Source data
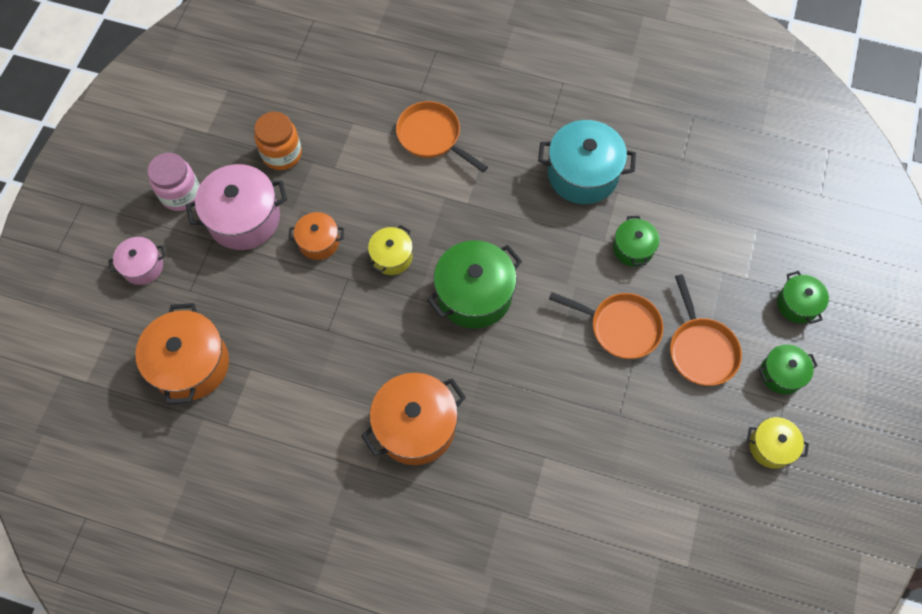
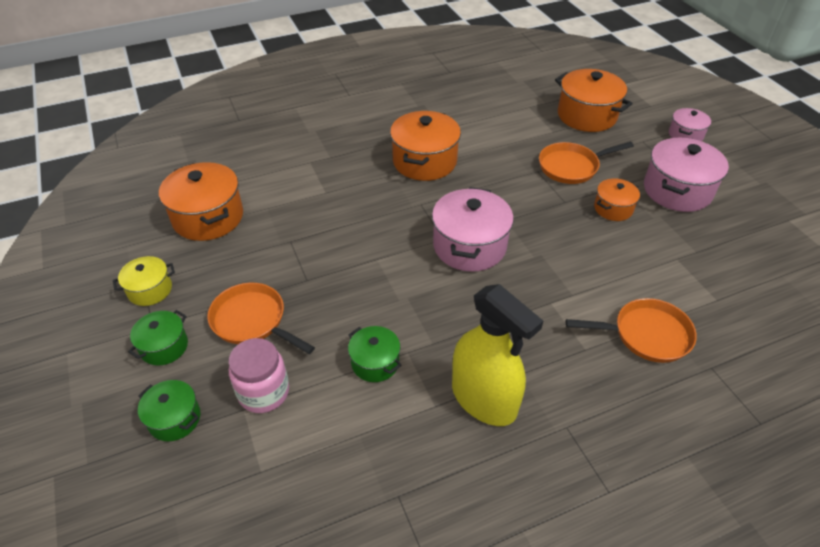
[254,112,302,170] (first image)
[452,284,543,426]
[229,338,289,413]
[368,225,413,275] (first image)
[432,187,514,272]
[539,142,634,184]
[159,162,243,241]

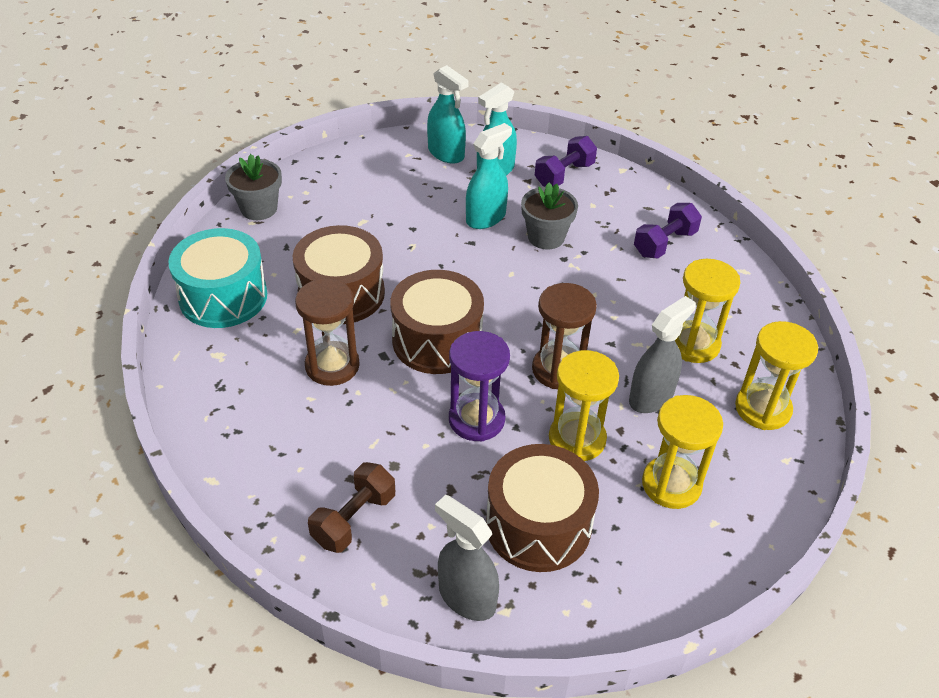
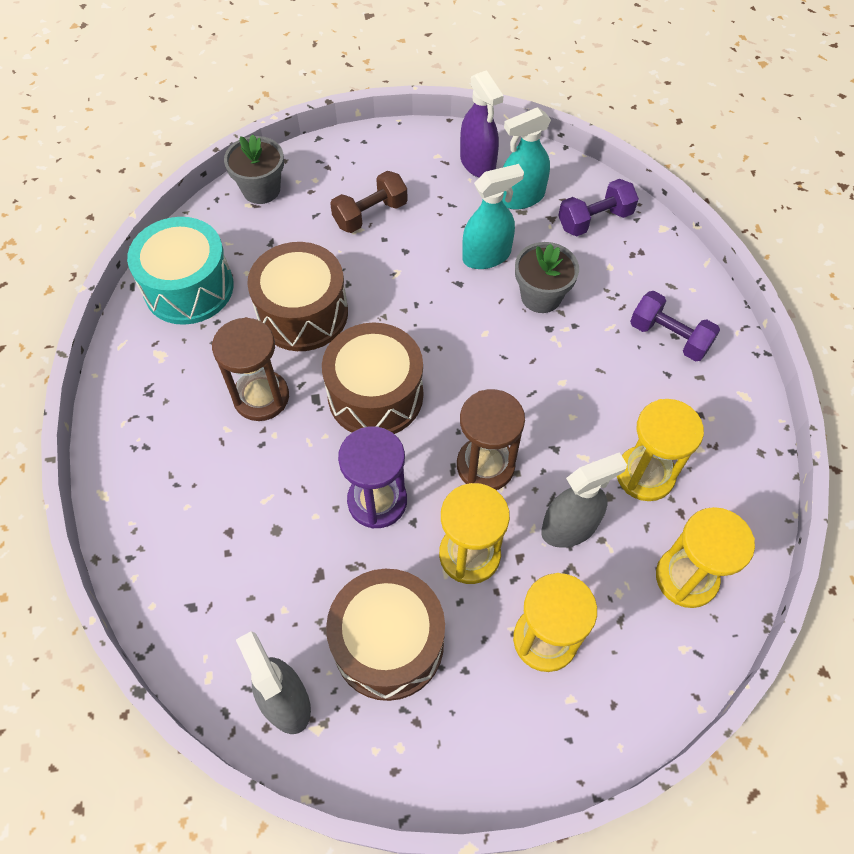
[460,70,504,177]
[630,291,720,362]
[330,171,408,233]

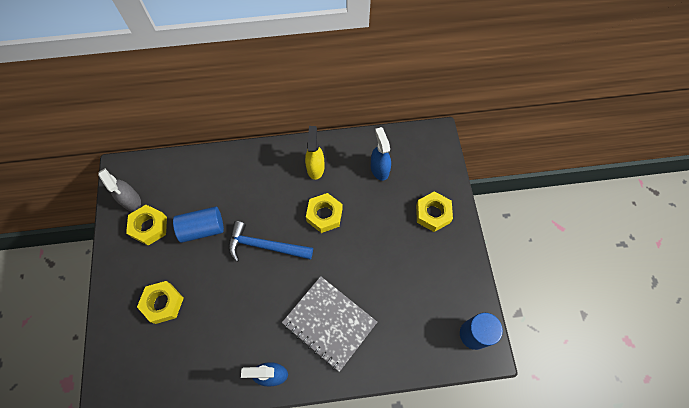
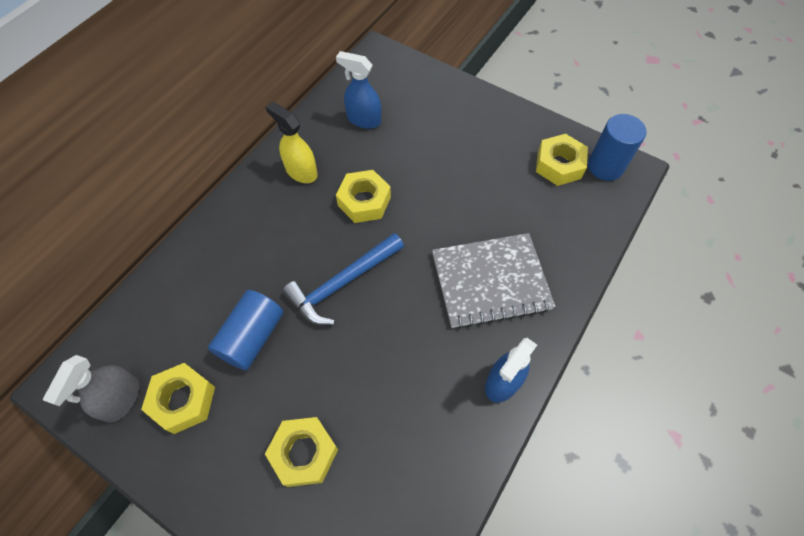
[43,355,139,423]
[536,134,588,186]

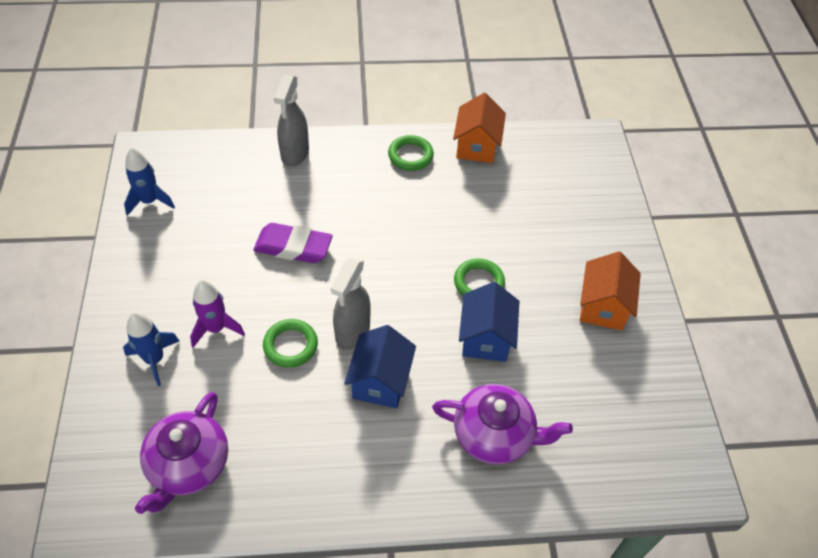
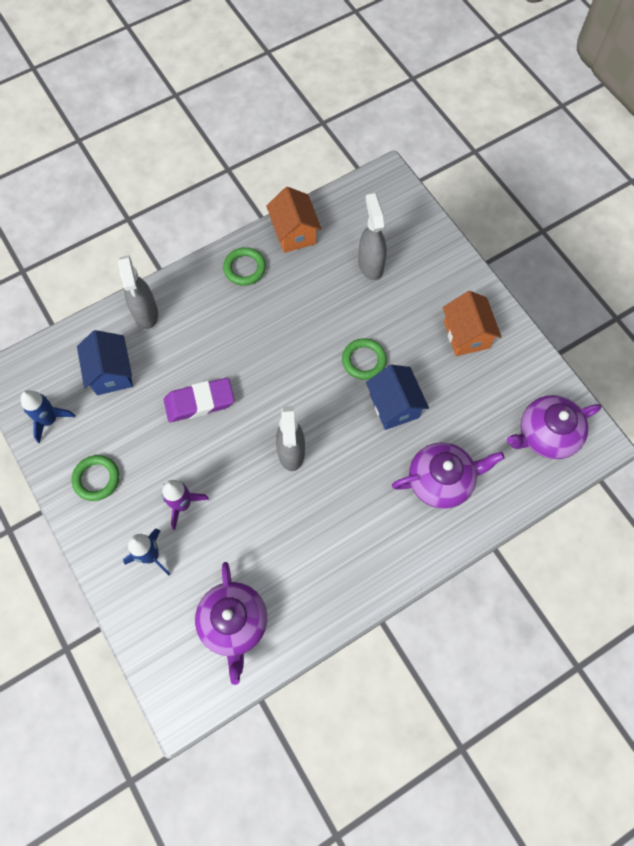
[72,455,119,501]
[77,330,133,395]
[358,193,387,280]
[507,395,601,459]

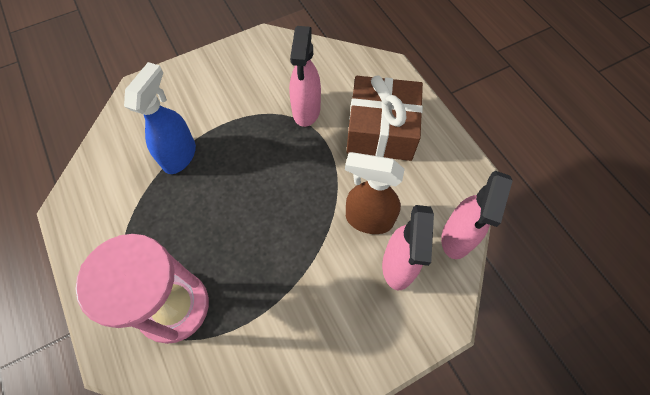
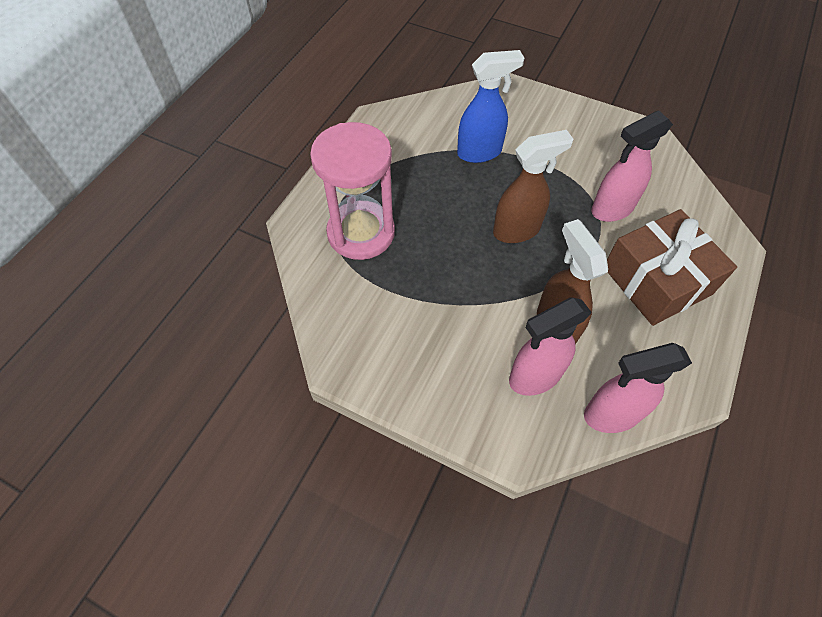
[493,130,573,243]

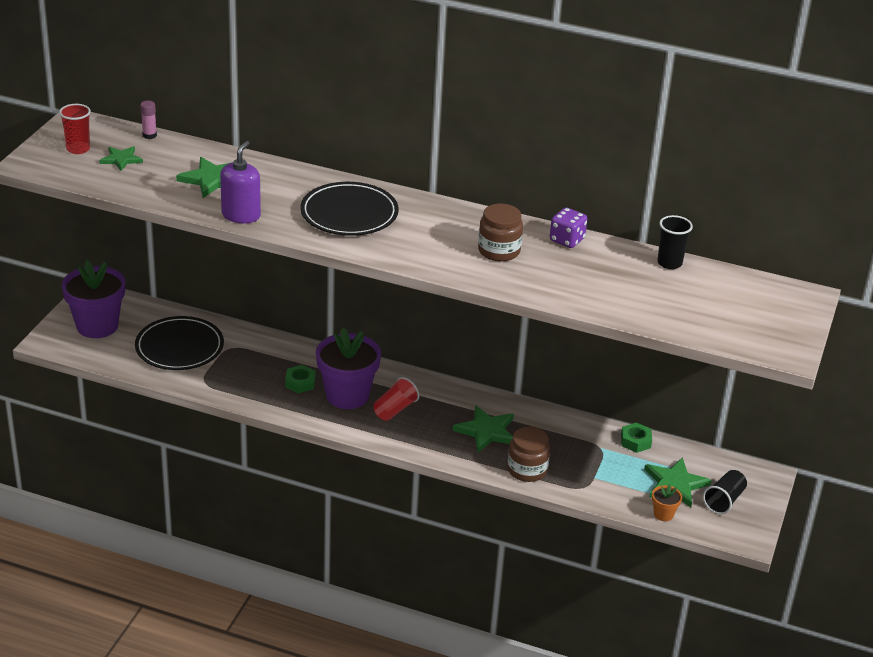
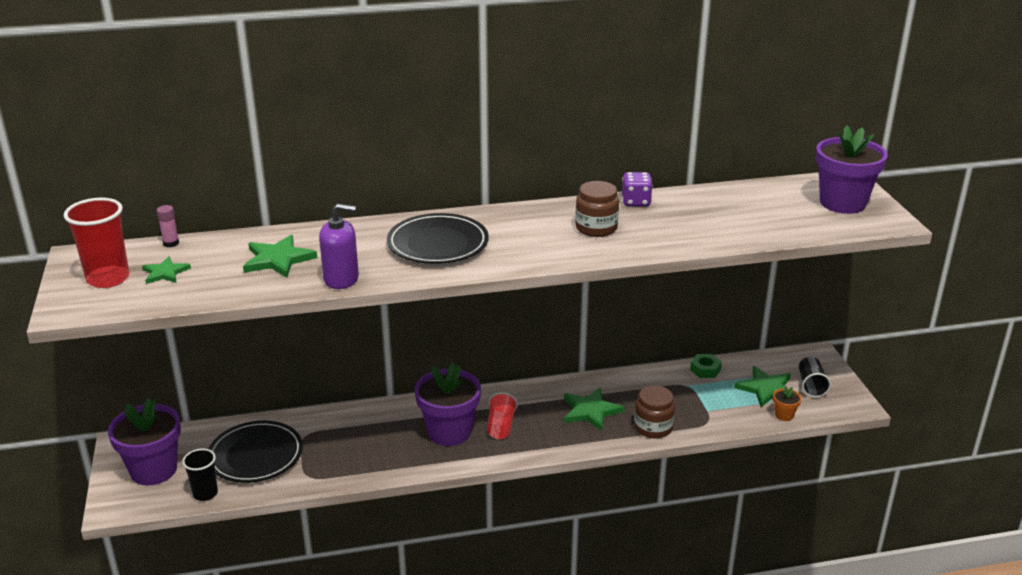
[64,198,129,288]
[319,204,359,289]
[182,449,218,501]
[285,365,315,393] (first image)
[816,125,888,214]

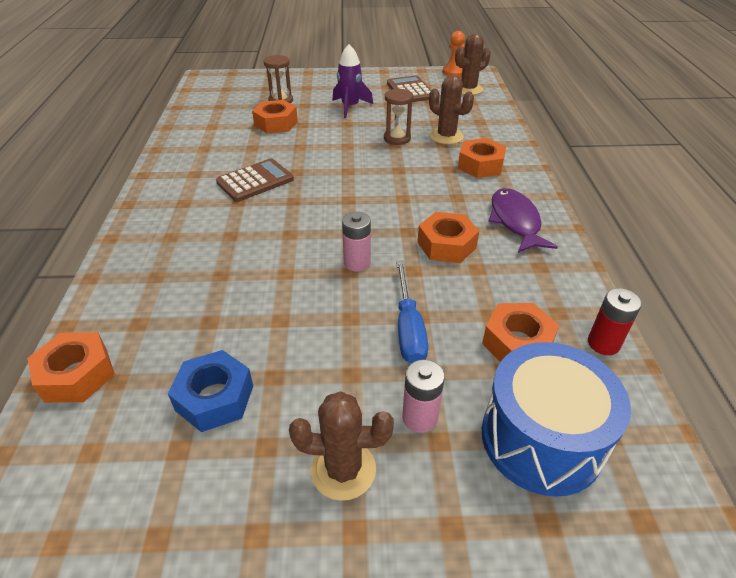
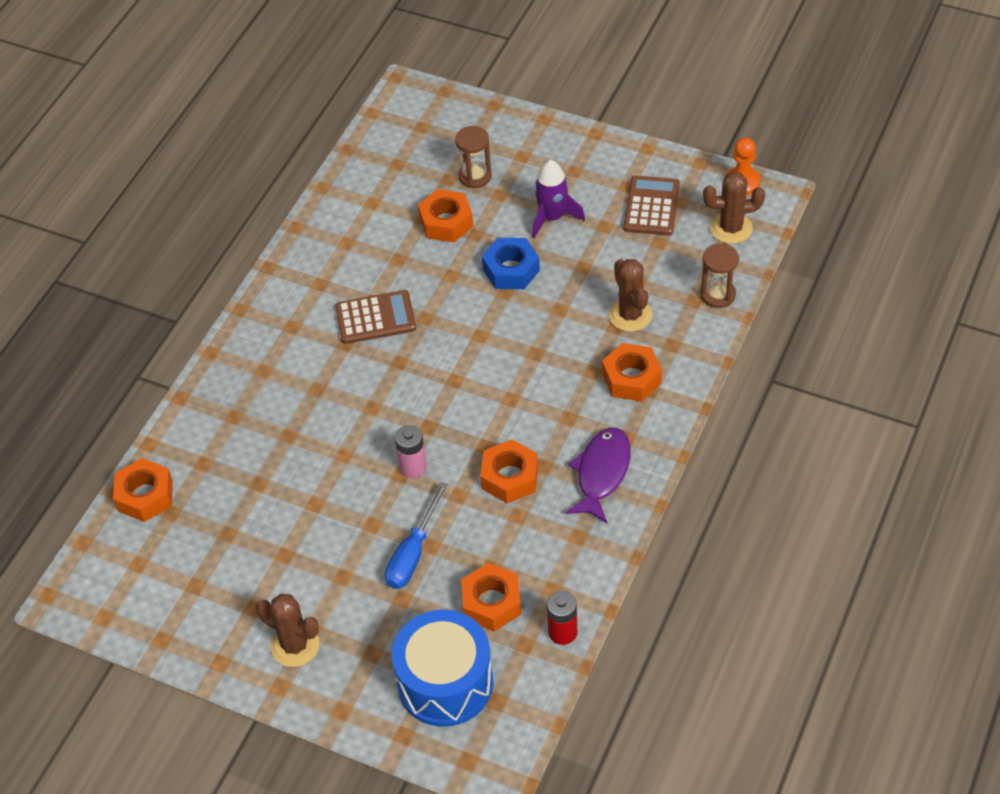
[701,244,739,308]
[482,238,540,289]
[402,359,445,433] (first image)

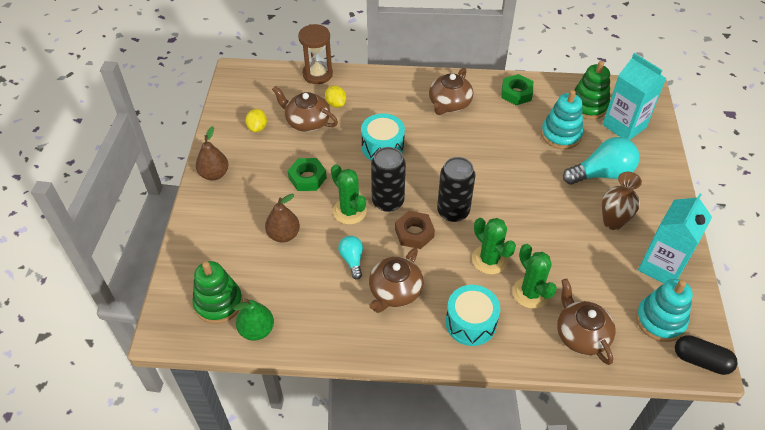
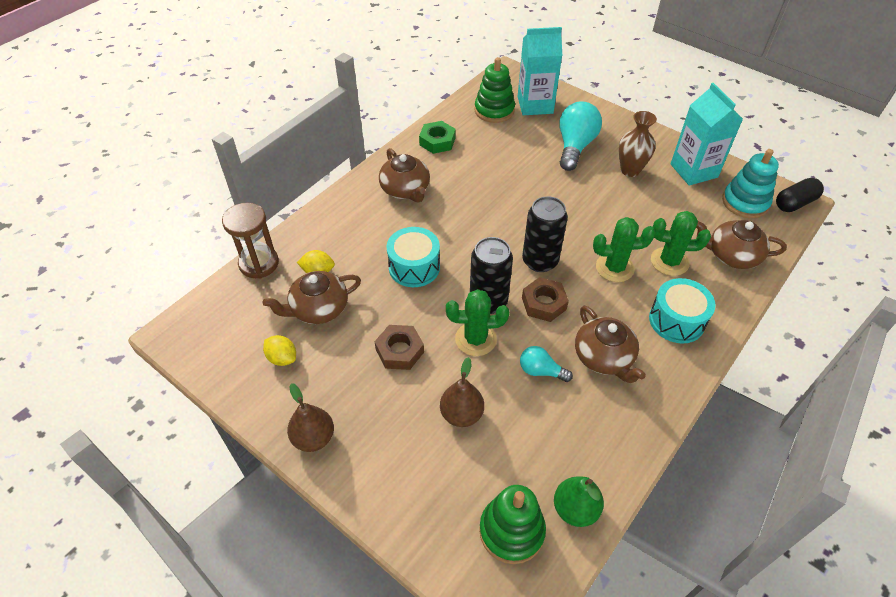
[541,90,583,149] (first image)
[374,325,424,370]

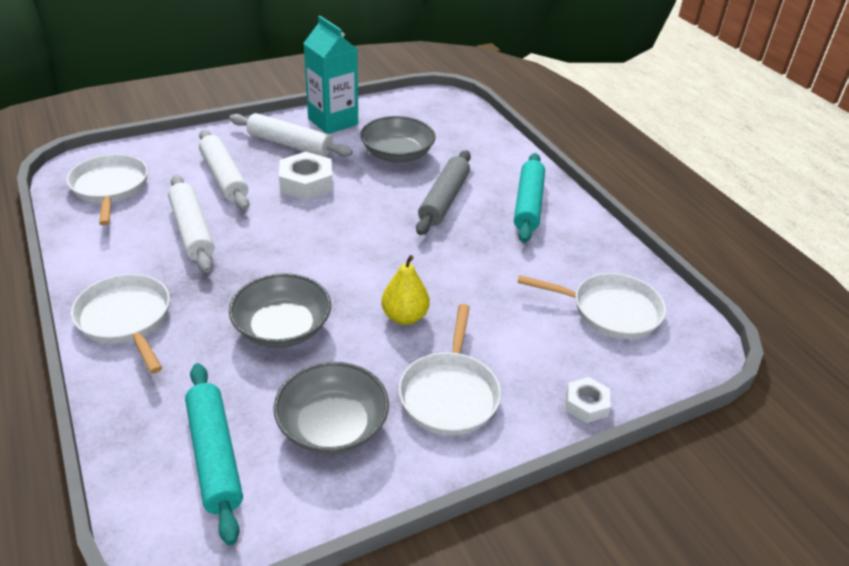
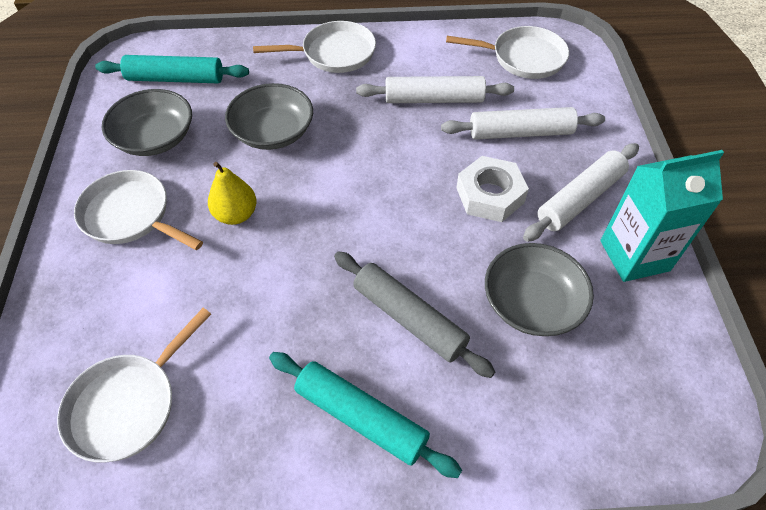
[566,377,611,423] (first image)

# WHAT IS EXPECTED:
Copy exactly the lines that begin at the one containing "[368,225,413,275] (first image)" and end at the last line of the records, both included, omitting the pictures.

# OUTPUT OF THE EXERCISE:
[368,225,413,275] (first image)
[432,187,514,272]
[539,142,634,184]
[159,162,243,241]

[460,70,504,177]
[630,291,720,362]
[330,171,408,233]

[43,355,139,423]
[536,134,588,186]

[72,455,119,501]
[77,330,133,395]
[358,193,387,280]
[507,395,601,459]

[493,130,573,243]

[64,198,129,288]
[319,204,359,289]
[182,449,218,501]
[285,365,315,393] (first image)
[816,125,888,214]

[701,244,739,308]
[482,238,540,289]
[402,359,445,433] (first image)

[541,90,583,149] (first image)
[374,325,424,370]

[566,377,611,423] (first image)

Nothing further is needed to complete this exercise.